* [The task]: What is needed here is an exact repetition of the records below, beginning at the line that has "cyan pentagon: (533, 125)" and stopping after the line that has "purple cross: (535, 576)".

Material shown START

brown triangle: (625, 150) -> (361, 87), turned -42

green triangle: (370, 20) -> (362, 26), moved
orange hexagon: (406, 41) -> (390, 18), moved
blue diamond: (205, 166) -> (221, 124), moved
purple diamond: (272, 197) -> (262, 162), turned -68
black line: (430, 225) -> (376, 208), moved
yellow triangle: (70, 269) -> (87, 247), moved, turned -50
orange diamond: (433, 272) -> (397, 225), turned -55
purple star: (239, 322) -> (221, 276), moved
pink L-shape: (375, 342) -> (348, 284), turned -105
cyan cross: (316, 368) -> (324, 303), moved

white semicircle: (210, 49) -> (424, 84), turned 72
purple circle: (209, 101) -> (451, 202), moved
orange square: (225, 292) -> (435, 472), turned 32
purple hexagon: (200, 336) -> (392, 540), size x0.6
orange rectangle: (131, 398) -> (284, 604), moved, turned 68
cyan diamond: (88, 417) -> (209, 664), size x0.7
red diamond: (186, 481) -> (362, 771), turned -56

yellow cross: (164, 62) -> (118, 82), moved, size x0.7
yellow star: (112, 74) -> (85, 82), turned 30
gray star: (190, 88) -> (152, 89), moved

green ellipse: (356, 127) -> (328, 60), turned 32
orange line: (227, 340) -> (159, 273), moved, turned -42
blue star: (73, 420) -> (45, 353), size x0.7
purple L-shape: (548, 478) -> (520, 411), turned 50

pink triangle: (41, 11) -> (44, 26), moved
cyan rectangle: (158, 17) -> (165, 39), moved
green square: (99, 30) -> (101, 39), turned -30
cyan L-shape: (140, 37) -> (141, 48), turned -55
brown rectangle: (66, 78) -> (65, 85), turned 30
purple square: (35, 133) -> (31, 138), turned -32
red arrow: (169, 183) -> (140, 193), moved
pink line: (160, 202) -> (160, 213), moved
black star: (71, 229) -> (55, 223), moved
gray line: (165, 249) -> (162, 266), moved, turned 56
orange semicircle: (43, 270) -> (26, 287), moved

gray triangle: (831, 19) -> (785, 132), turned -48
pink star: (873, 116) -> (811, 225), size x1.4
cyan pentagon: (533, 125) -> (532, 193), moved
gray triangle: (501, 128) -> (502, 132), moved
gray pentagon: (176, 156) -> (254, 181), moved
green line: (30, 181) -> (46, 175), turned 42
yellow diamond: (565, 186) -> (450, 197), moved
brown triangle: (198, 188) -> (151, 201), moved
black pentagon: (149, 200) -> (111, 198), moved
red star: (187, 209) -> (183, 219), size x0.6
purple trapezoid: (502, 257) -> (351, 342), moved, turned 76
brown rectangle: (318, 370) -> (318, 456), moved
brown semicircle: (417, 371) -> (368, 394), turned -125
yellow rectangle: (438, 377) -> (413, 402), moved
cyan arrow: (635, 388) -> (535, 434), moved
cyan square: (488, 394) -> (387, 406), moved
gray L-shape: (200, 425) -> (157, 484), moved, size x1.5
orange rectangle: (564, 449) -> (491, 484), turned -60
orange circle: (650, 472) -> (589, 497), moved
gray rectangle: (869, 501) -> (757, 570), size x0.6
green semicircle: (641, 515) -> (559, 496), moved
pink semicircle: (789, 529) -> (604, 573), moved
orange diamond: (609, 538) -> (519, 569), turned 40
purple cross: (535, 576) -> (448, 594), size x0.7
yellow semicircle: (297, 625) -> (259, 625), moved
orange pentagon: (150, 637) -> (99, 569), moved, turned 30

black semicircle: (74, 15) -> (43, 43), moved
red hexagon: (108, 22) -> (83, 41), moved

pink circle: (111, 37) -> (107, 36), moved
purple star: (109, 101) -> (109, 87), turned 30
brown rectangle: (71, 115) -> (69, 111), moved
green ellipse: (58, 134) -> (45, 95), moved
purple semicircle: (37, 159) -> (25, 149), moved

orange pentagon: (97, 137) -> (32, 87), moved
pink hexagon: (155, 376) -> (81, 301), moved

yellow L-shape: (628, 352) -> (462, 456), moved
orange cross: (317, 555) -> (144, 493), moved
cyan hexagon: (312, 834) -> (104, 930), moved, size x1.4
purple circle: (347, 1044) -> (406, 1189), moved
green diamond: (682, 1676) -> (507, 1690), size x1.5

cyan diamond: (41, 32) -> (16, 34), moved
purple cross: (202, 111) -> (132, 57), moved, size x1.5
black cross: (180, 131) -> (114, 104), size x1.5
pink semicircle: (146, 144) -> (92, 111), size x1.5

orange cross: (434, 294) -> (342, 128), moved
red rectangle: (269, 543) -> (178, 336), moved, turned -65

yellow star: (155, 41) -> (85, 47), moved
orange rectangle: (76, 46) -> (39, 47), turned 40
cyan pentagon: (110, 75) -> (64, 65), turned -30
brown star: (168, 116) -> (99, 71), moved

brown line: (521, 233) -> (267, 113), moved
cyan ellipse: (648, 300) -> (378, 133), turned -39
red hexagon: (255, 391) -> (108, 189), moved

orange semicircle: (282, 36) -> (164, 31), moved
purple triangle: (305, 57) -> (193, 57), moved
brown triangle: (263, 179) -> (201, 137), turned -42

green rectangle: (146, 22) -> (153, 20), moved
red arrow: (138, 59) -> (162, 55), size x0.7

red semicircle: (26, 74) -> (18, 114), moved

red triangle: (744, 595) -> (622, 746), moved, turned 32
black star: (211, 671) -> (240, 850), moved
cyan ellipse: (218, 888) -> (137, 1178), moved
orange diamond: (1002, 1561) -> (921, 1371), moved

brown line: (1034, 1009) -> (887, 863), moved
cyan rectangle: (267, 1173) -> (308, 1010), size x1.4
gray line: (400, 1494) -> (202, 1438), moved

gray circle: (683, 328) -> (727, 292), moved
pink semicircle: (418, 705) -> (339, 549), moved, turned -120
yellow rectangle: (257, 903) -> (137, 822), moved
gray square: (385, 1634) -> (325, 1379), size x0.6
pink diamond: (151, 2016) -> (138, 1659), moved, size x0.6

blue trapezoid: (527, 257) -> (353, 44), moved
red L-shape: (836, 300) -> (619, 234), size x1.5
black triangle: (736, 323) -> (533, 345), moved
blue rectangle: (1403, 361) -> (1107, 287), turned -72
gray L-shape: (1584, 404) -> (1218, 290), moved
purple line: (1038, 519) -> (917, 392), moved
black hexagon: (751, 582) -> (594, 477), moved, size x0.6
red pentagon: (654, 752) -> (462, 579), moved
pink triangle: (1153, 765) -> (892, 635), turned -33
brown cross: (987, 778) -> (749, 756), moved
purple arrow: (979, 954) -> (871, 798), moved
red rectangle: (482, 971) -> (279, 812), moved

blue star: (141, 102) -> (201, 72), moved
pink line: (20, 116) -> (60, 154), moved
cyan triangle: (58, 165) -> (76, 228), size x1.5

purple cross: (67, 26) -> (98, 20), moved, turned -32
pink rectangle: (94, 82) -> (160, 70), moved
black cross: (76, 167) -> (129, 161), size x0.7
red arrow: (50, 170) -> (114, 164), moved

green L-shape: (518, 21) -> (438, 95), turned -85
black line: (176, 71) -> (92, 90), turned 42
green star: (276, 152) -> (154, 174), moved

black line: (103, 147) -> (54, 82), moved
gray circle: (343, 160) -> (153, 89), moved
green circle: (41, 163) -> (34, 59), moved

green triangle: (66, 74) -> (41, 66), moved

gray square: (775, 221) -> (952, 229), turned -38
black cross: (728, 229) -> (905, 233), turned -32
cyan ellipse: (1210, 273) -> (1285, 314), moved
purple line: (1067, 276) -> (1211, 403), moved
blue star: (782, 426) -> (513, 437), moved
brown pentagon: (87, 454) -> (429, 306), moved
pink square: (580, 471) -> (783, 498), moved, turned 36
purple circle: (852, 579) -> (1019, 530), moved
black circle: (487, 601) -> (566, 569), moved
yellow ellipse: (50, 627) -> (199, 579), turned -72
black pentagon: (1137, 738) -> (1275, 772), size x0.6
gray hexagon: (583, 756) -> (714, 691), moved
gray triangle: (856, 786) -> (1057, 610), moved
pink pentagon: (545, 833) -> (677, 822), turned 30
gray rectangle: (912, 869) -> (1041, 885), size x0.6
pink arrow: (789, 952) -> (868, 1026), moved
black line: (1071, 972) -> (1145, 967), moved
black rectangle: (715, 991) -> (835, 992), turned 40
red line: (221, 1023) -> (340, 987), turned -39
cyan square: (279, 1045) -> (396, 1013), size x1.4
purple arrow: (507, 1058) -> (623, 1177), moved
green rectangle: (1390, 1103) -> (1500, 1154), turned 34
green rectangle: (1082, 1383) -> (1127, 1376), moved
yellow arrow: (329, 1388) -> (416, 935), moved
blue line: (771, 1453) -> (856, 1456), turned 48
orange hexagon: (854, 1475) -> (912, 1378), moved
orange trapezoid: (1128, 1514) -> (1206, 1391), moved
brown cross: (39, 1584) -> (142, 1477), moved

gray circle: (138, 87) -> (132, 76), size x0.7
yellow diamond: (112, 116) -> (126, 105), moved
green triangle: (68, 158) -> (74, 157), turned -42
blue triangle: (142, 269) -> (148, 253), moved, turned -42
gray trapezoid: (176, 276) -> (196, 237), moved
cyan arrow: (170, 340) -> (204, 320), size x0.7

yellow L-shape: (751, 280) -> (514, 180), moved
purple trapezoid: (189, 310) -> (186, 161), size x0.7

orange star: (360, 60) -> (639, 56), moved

Material shown END

* [Solution]:
cyan pentagon: (533, 125) -> (532, 193), moved
gray triangle: (501, 128) -> (502, 132), moved
gray pentagon: (176, 156) -> (254, 181), moved
green line: (30, 181) -> (46, 175), turned 42
yellow diamond: (565, 186) -> (450, 197), moved
brown triangle: (198, 188) -> (151, 201), moved
black pentagon: (149, 200) -> (111, 198), moved
red star: (187, 209) -> (183, 219), size x0.6
purple trapezoid: (502, 257) -> (351, 342), moved, turned 76
brown rectangle: (318, 370) -> (318, 456), moved
brown semicircle: (417, 371) -> (368, 394), turned -125
yellow rectangle: (438, 377) -> (413, 402), moved
cyan arrow: (635, 388) -> (535, 434), moved
cyan square: (488, 394) -> (387, 406), moved
gray L-shape: (200, 425) -> (157, 484), moved, size x1.5
orange rectangle: (564, 449) -> (491, 484), turned -60
orange circle: (650, 472) -> (589, 497), moved
gray rectangle: (869, 501) -> (757, 570), size x0.6
green semicircle: (641, 515) -> (559, 496), moved
pink semicircle: (789, 529) -> (604, 573), moved
orange diamond: (609, 538) -> (519, 569), turned 40
purple cross: (535, 576) -> (448, 594), size x0.7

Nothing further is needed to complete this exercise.